◆ **BRIEF**
What is needed is a faithful copy of all the records.

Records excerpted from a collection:
______
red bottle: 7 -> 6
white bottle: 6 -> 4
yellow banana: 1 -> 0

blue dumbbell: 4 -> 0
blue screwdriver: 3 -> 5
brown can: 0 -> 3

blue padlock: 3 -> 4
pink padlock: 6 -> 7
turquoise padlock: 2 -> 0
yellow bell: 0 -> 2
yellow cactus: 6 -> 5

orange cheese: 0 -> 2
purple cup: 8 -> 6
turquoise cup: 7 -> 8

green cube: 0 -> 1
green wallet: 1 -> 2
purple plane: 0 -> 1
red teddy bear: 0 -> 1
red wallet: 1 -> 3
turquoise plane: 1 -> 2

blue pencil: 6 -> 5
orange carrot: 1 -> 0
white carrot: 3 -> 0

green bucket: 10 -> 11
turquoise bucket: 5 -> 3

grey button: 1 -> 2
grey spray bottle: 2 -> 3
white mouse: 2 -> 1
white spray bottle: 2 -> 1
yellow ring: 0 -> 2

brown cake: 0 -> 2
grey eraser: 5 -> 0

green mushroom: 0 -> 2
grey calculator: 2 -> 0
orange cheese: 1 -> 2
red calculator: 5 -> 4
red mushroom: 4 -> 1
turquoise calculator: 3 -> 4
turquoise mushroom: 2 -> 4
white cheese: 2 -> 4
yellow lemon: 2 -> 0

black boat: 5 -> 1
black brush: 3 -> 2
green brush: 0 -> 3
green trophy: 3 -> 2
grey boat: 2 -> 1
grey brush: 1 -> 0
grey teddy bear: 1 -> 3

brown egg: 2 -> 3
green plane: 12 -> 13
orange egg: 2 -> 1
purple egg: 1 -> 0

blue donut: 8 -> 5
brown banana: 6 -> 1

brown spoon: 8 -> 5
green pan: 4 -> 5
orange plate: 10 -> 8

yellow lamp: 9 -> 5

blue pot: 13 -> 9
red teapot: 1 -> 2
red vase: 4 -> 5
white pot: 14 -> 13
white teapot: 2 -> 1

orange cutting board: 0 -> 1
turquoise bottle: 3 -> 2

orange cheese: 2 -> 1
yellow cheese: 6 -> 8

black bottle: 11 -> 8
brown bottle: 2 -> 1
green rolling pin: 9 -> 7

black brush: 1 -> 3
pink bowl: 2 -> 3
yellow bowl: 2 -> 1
______
◆ **ANSWER SPACE**
red bottle: 7 -> 6
white bottle: 6 -> 4
yellow banana: 1 -> 0

blue dumbbell: 4 -> 0
blue screwdriver: 3 -> 5
brown can: 0 -> 3

blue padlock: 3 -> 4
pink padlock: 6 -> 7
turquoise padlock: 2 -> 0
yellow bell: 0 -> 2
yellow cactus: 6 -> 5

orange cheese: 0 -> 2
purple cup: 8 -> 6
turquoise cup: 7 -> 8

green cube: 0 -> 1
green wallet: 1 -> 2
purple plane: 0 -> 1
red teddy bear: 0 -> 1
red wallet: 1 -> 3
turquoise plane: 1 -> 2

blue pencil: 6 -> 5
orange carrot: 1 -> 0
white carrot: 3 -> 0

green bucket: 10 -> 11
turquoise bucket: 5 -> 3

grey button: 1 -> 2
grey spray bottle: 2 -> 3
white mouse: 2 -> 1
white spray bottle: 2 -> 1
yellow ring: 0 -> 2

brown cake: 0 -> 2
grey eraser: 5 -> 0

green mushroom: 0 -> 2
grey calculator: 2 -> 0
orange cheese: 1 -> 2
red calculator: 5 -> 4
red mushroom: 4 -> 1
turquoise calculator: 3 -> 4
turquoise mushroom: 2 -> 4
white cheese: 2 -> 4
yellow lemon: 2 -> 0

black boat: 5 -> 1
black brush: 3 -> 2
green brush: 0 -> 3
green trophy: 3 -> 2
grey boat: 2 -> 1
grey brush: 1 -> 0
grey teddy bear: 1 -> 3

brown egg: 2 -> 3
green plane: 12 -> 13
orange egg: 2 -> 1
purple egg: 1 -> 0

blue donut: 8 -> 5
brown banana: 6 -> 1

brown spoon: 8 -> 5
green pan: 4 -> 5
orange plate: 10 -> 8

yellow lamp: 9 -> 5

blue pot: 13 -> 9
red teapot: 1 -> 2
red vase: 4 -> 5
white pot: 14 -> 13
white teapot: 2 -> 1

orange cutting board: 0 -> 1
turquoise bottle: 3 -> 2

orange cheese: 2 -> 1
yellow cheese: 6 -> 8

black bottle: 11 -> 8
brown bottle: 2 -> 1
green rolling pin: 9 -> 7

black brush: 1 -> 3
pink bowl: 2 -> 3
yellow bowl: 2 -> 1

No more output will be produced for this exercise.